◆ Activity: Starting with the line that has "(640, 376) = (576, 554): none" in the records below and stopping after the line that has "(386, 142) = (318, 358): grey", output every line exactly and nothing else; skip pictures.

Extracted records:
Segment Open

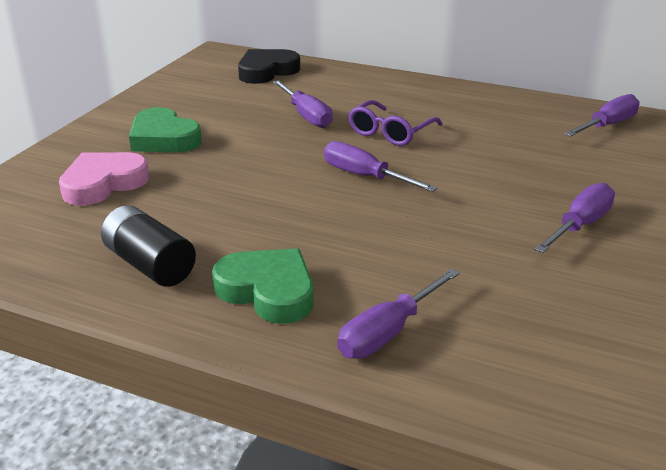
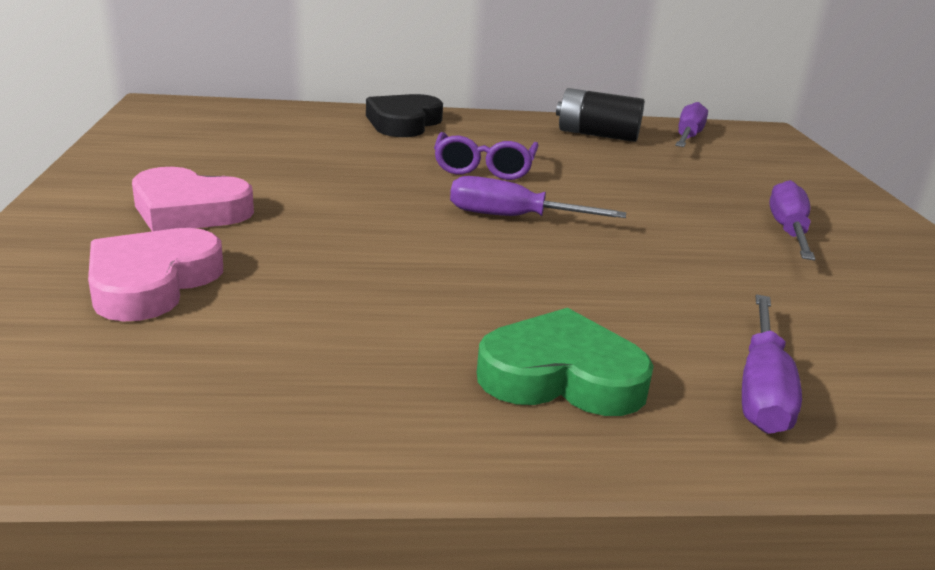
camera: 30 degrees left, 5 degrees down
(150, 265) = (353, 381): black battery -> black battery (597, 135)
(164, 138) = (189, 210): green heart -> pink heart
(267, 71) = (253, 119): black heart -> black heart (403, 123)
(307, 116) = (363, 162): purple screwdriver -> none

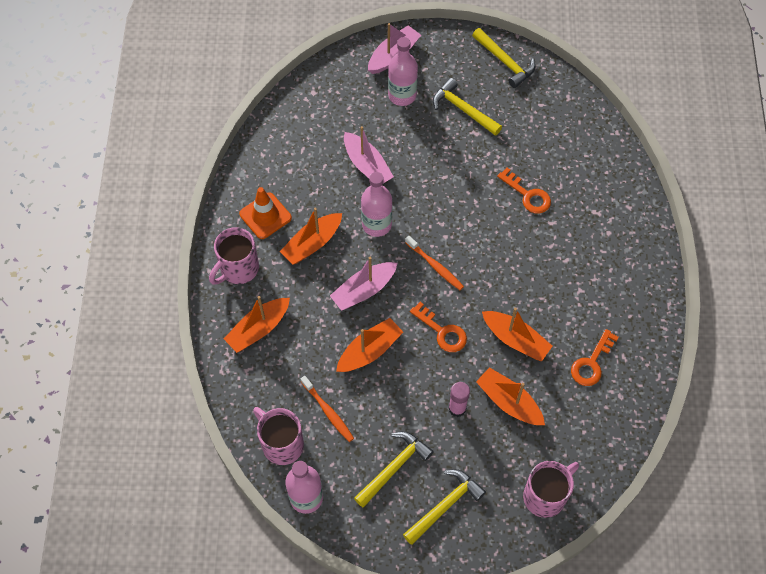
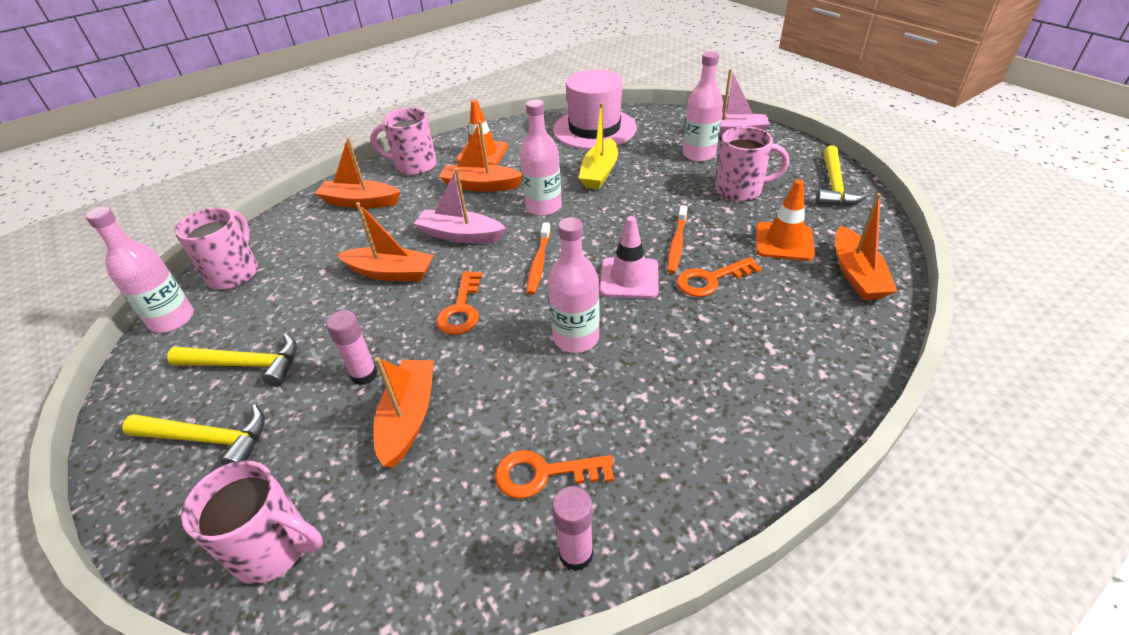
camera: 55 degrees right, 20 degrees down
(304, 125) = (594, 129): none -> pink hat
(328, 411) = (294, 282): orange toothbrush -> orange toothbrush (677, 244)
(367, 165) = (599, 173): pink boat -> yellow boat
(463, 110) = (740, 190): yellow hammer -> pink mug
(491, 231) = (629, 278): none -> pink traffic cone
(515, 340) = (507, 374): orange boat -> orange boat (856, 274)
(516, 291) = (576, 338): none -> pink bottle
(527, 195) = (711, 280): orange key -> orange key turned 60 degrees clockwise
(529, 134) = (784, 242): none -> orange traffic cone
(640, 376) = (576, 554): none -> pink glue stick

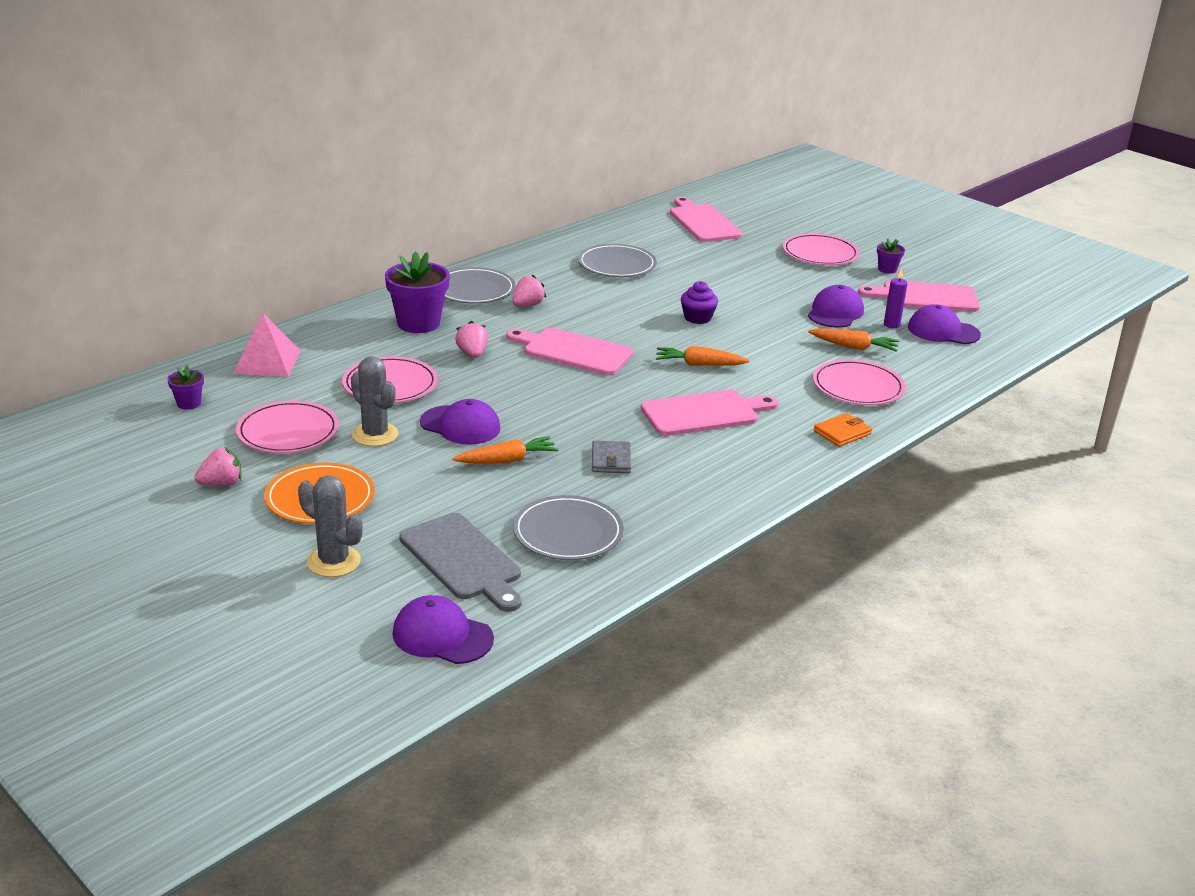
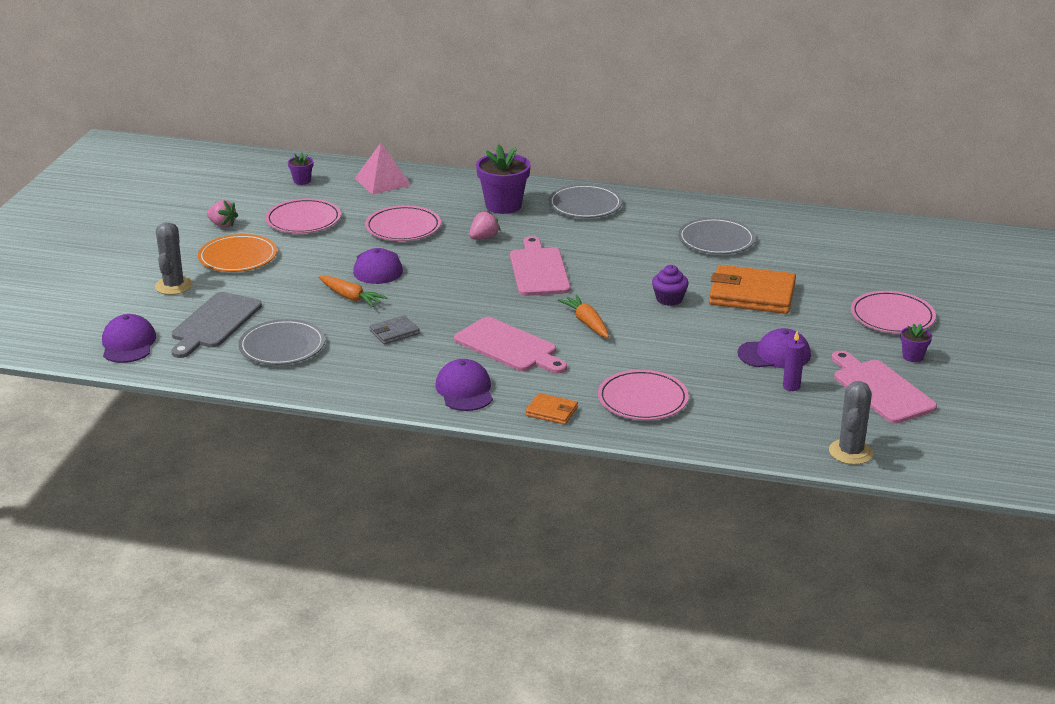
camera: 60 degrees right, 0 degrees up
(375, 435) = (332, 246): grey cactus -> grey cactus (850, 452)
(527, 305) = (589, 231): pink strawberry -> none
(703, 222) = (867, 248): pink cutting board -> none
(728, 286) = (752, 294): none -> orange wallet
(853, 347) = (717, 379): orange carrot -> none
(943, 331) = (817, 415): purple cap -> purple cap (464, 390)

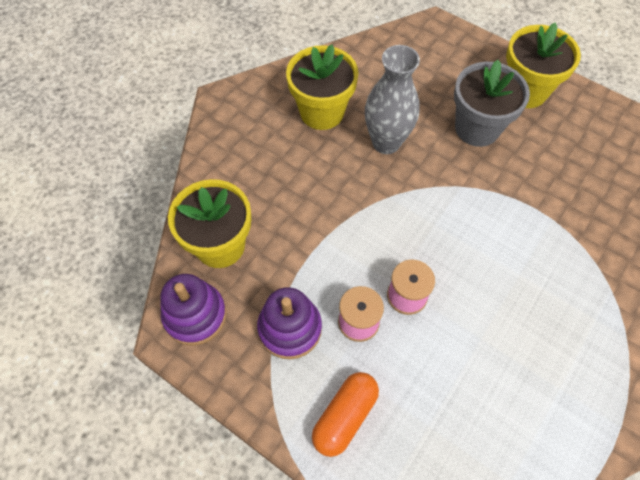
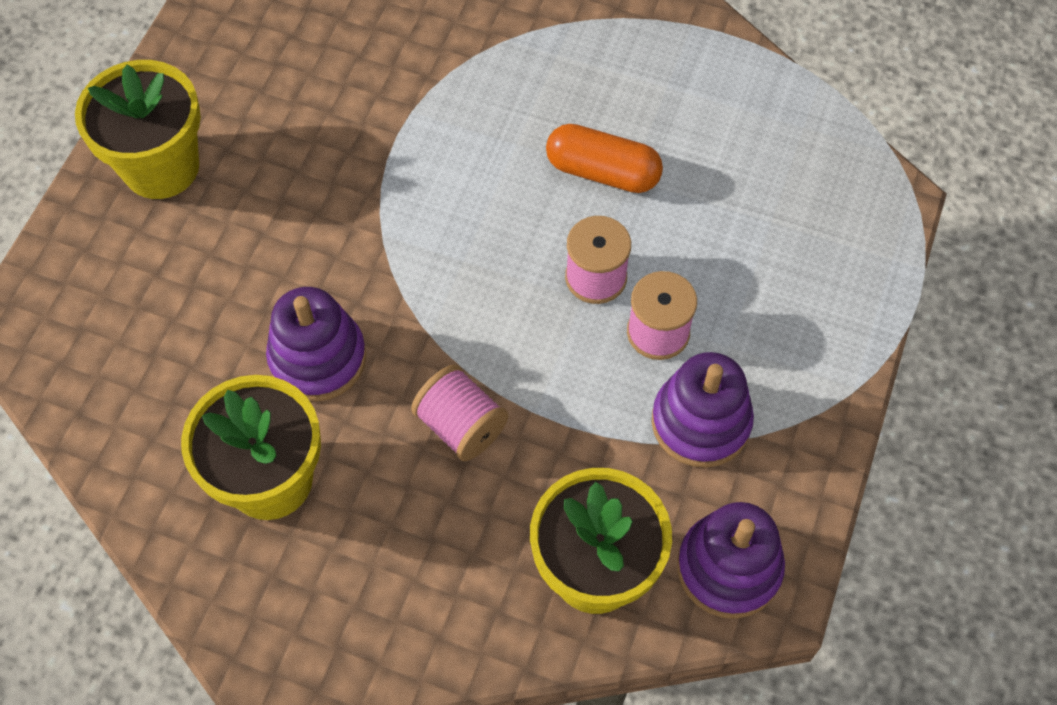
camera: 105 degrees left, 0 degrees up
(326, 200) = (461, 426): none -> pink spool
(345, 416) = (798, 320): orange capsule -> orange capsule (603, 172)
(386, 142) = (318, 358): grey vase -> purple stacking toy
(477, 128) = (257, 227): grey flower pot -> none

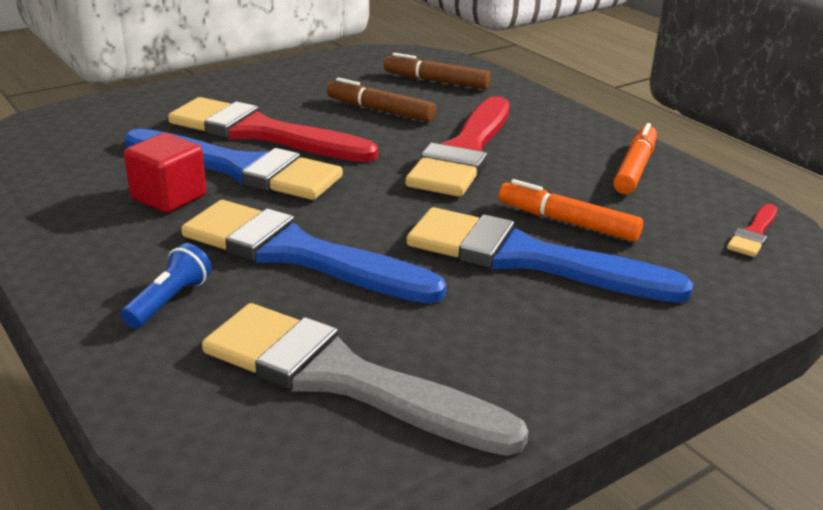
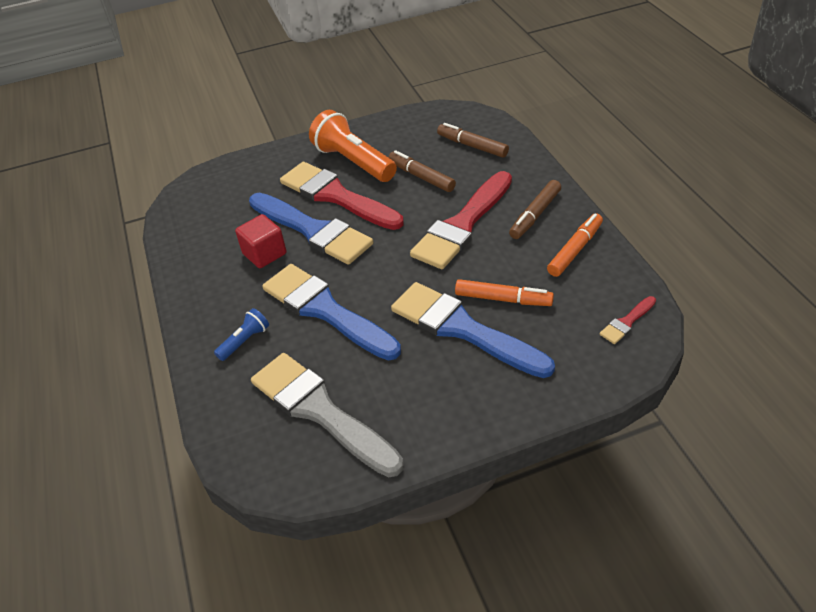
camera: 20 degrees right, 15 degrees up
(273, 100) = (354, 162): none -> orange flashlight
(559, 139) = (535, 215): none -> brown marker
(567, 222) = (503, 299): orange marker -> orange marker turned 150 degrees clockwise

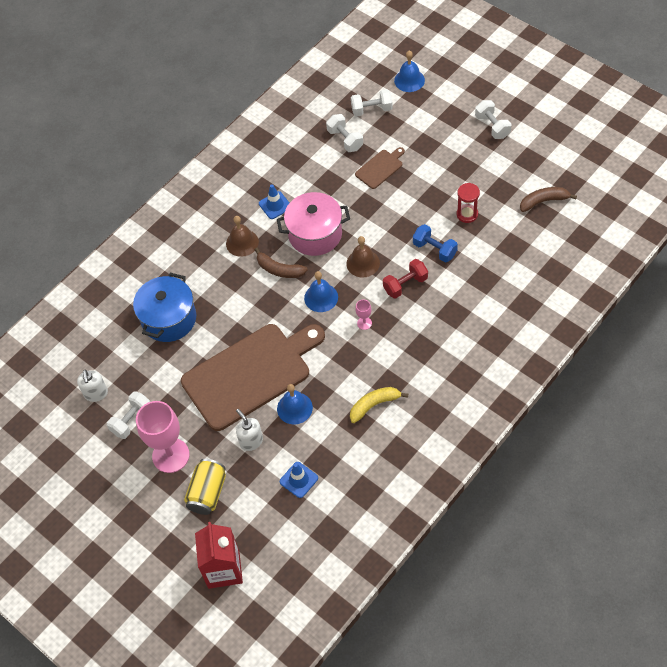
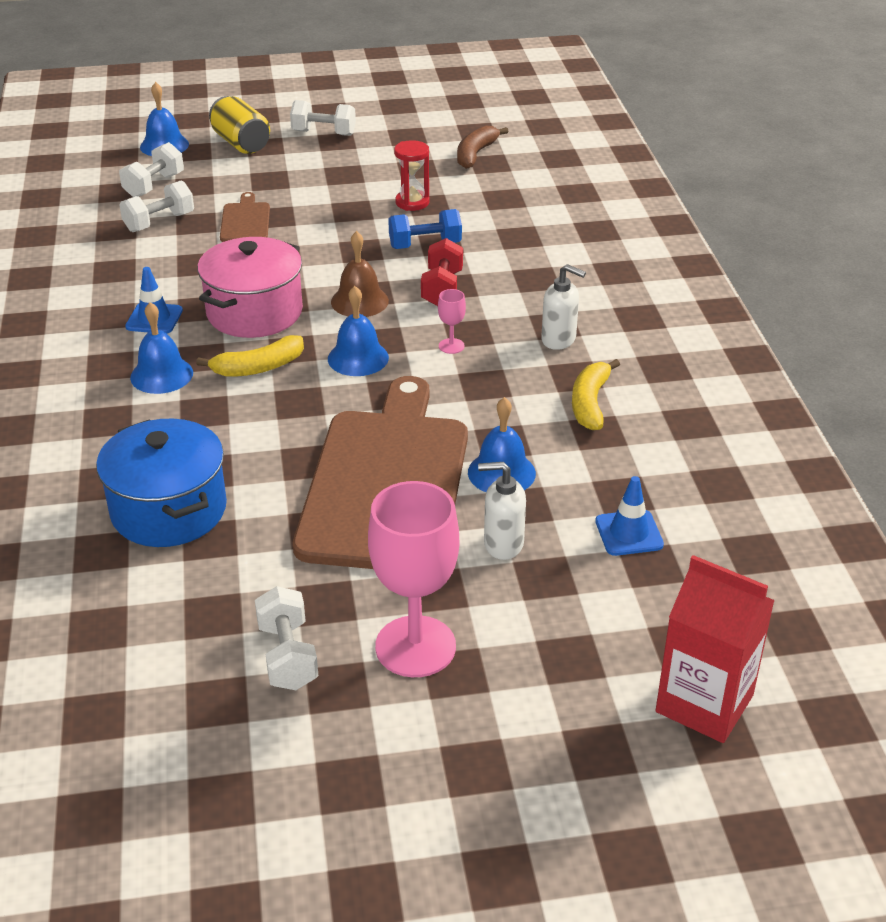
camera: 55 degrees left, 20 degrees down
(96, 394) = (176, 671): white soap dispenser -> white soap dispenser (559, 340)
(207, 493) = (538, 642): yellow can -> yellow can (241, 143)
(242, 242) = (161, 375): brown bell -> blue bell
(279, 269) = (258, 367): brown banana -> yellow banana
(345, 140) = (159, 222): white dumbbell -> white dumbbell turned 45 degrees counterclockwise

Segment Closed

◆ Task result:
(640, 376) = (576, 554): none -> pink glue stick

camera: 60 degrees right, 0 degrees up
(375, 435) = (332, 246): grey cactus -> grey cactus (850, 452)
(527, 305) = (589, 231): pink strawberry -> none
(703, 222) = (867, 248): pink cutting board -> none
(728, 286) = (752, 294): none -> orange wallet
(853, 347) = (717, 379): orange carrot -> none
(943, 331) = (817, 415): purple cap -> purple cap (464, 390)

camera: 105 degrees left, 0 degrees up
(326, 200) = (461, 426): none -> pink spool
(345, 416) = (798, 320): orange capsule -> orange capsule (603, 172)
(386, 142) = (318, 358): grey vase -> purple stacking toy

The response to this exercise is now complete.